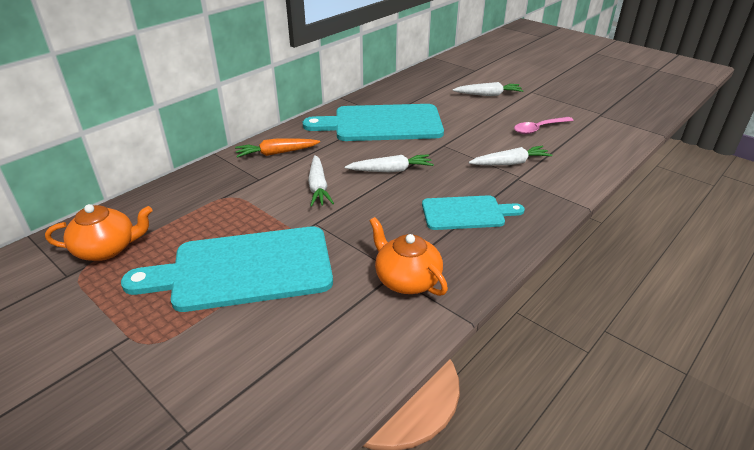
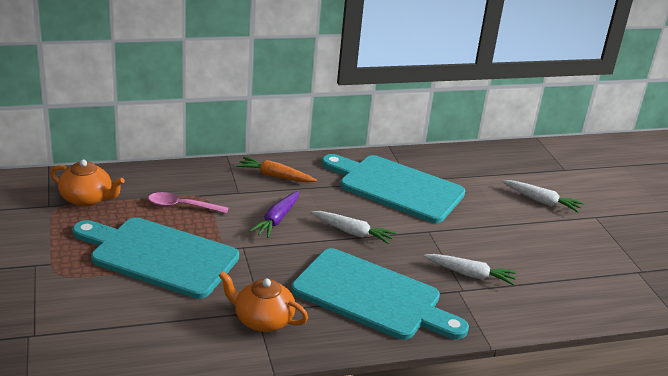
camera: 30 degrees right, 5 degrees down
white carrot [308,155,334,207] -> purple carrot [249,191,299,238]
orange teapot [369,217,448,296] -> orange teapot turned 60 degrees counterclockwise [218,271,308,332]
turquoise cutting board [422,195,525,230] -> turquoise cutting board [291,248,469,340], size x1.74
pink spoon [514,117,574,134] -> pink spoon moved to [148,192,229,214]

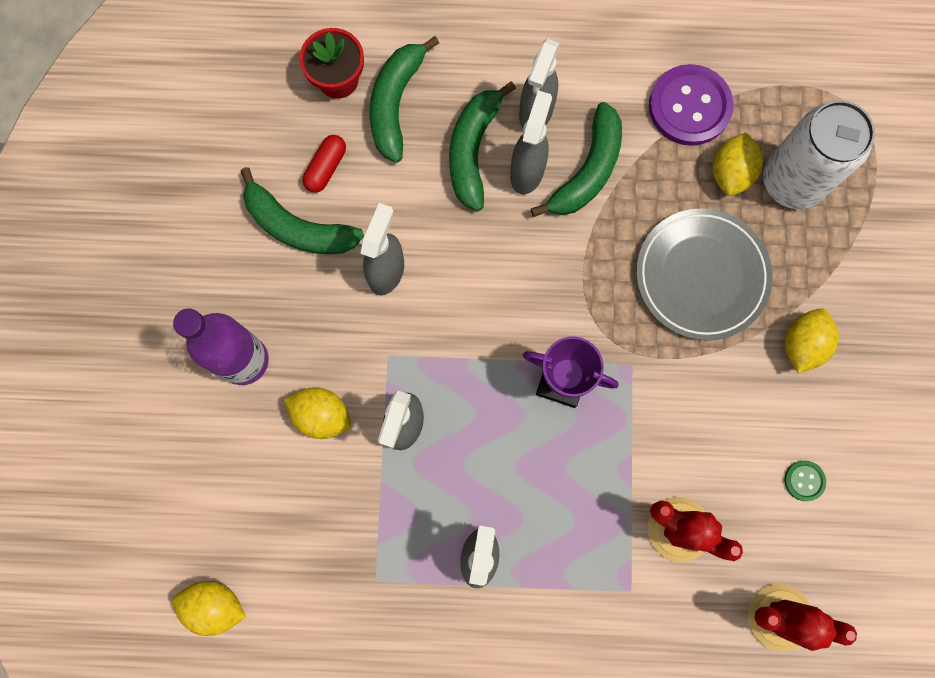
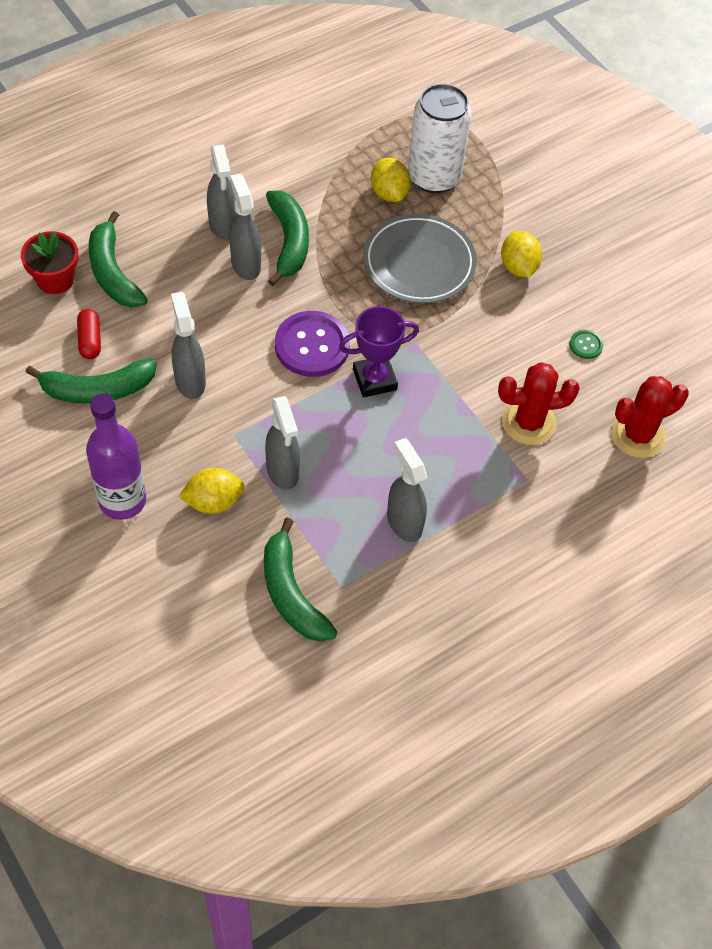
camera: 40 degrees left, 20 degrees down
yellow lemon [172,581,246,636] -> none
green banana [449,82,516,211] -> green banana moved to [264,518,337,642]
purple button [649,64,734,146] -> purple button moved to [275,311,350,377]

*TASK ITEM*. Your answer must be an exact copy of the records, with no pictures in it.

*REPLY TO THE EXERCISE*.
camera: 30 degrees right, 5 degrees down
white carrot [308,155,334,207] -> purple carrot [249,191,299,238]
orange teapot [369,217,448,296] -> orange teapot turned 60 degrees counterclockwise [218,271,308,332]
turquoise cutting board [422,195,525,230] -> turquoise cutting board [291,248,469,340], size x1.74
pink spoon [514,117,574,134] -> pink spoon moved to [148,192,229,214]

camera: 40 degrees left, 20 degrees down
yellow lemon [172,581,246,636] -> none
green banana [449,82,516,211] -> green banana moved to [264,518,337,642]
purple button [649,64,734,146] -> purple button moved to [275,311,350,377]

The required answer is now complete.